◆ Exercise details
Copy every record below exactly as written, but leave out the pictures.
(Supplied data begins)
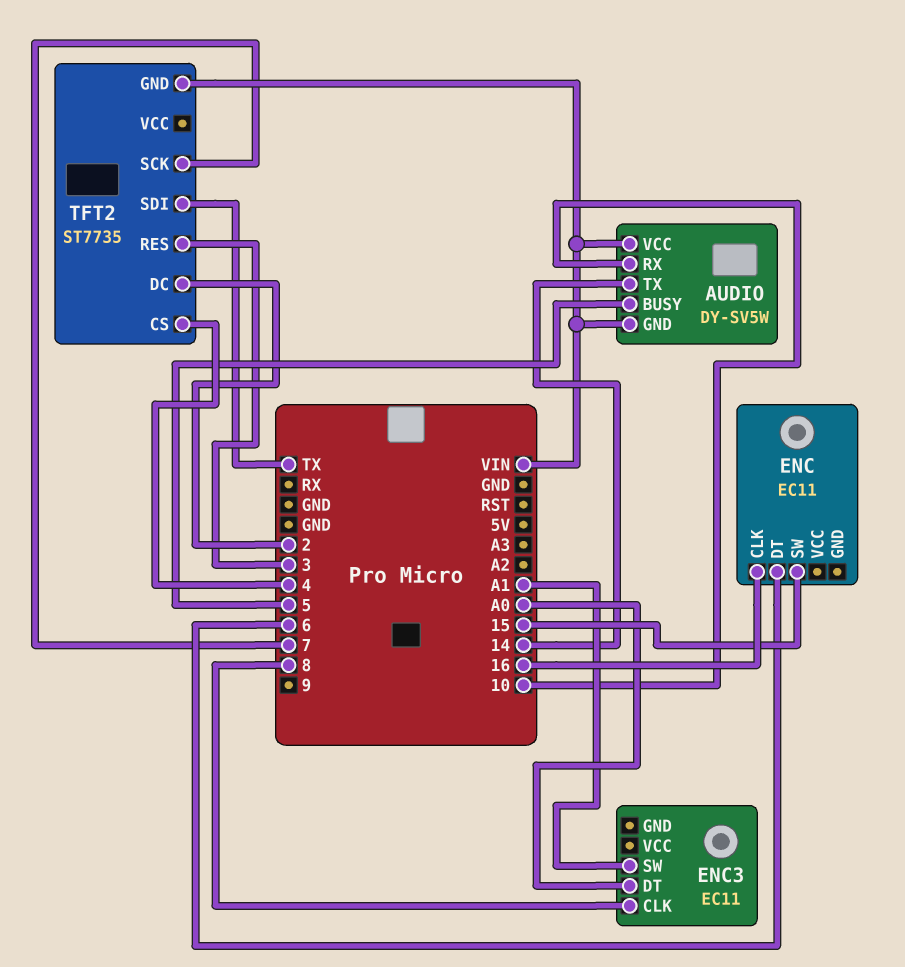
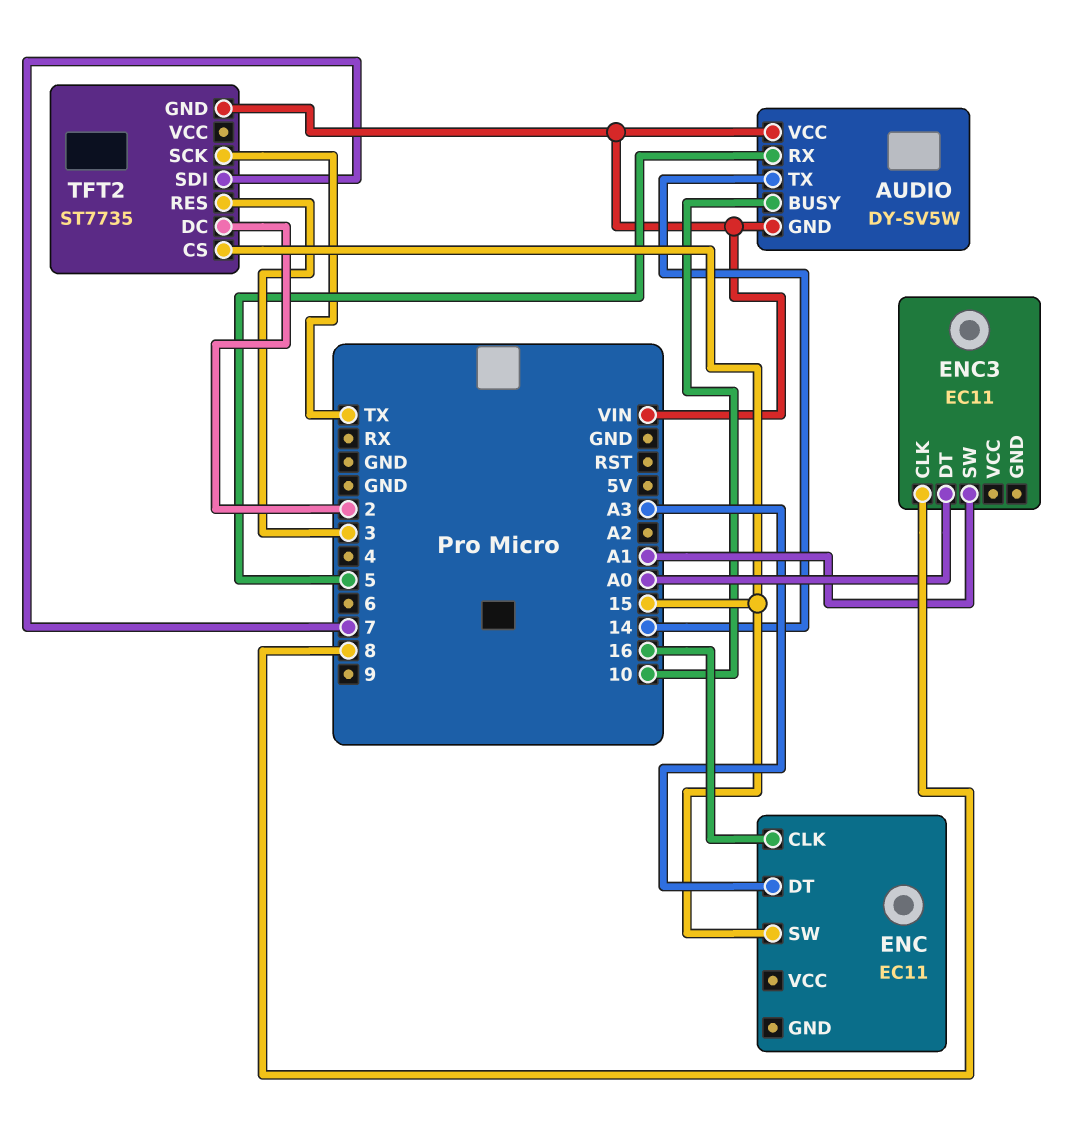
AUDIO pin BUSY: 5 -> 10
AUDIO pin RX: 10 -> 5
ENC pin DT: 6 -> A3
TFT2 pin CS: 4 -> 15
TFT2 pin SCK: 7 -> TX
TFT2 pin SDI: TX -> 7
(Supplied data ends)
◆ Response to this exercise
AUDIO pin BUSY: 5 -> 10
AUDIO pin RX: 10 -> 5
ENC pin DT: 6 -> A3
TFT2 pin CS: 4 -> 15
TFT2 pin SCK: 7 -> TX
TFT2 pin SDI: TX -> 7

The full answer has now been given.